- Required work
Count the lines below containing "domino". Number only.

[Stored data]
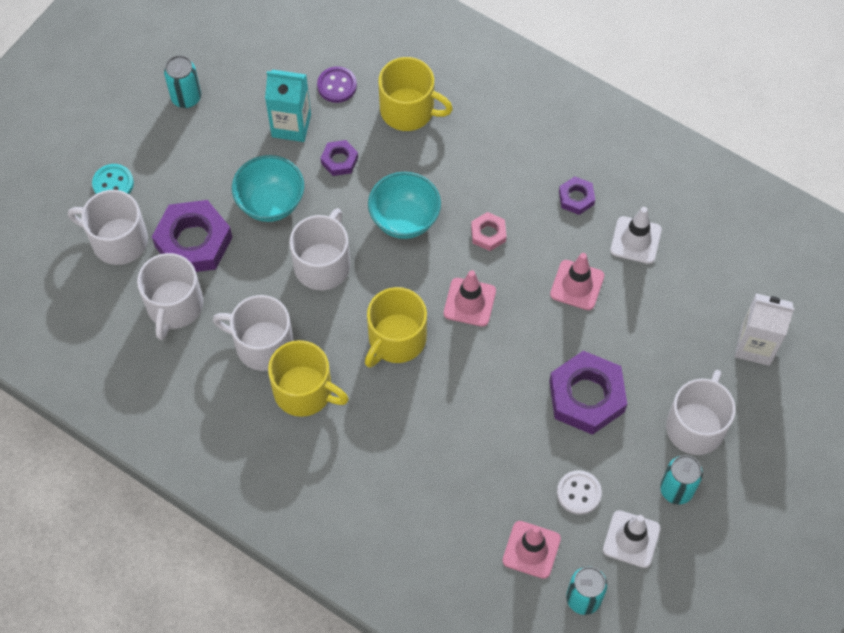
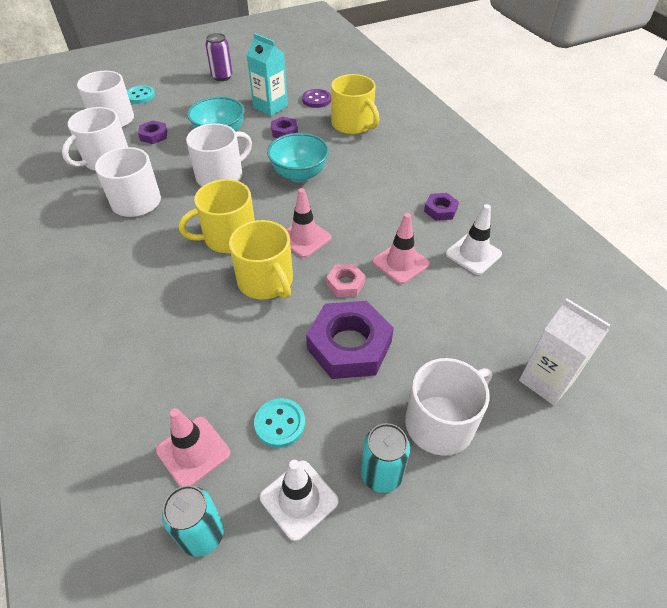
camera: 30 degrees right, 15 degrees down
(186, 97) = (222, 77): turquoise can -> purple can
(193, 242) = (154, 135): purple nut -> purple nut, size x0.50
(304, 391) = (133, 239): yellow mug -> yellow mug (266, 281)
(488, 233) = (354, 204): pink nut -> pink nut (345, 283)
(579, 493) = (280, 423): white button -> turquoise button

--

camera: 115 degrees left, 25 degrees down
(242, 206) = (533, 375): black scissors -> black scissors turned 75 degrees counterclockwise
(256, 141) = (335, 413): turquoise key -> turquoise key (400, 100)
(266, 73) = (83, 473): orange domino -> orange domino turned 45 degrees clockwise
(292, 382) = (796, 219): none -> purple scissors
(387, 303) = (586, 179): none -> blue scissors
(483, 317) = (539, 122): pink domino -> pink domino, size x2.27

- Exercise answer
2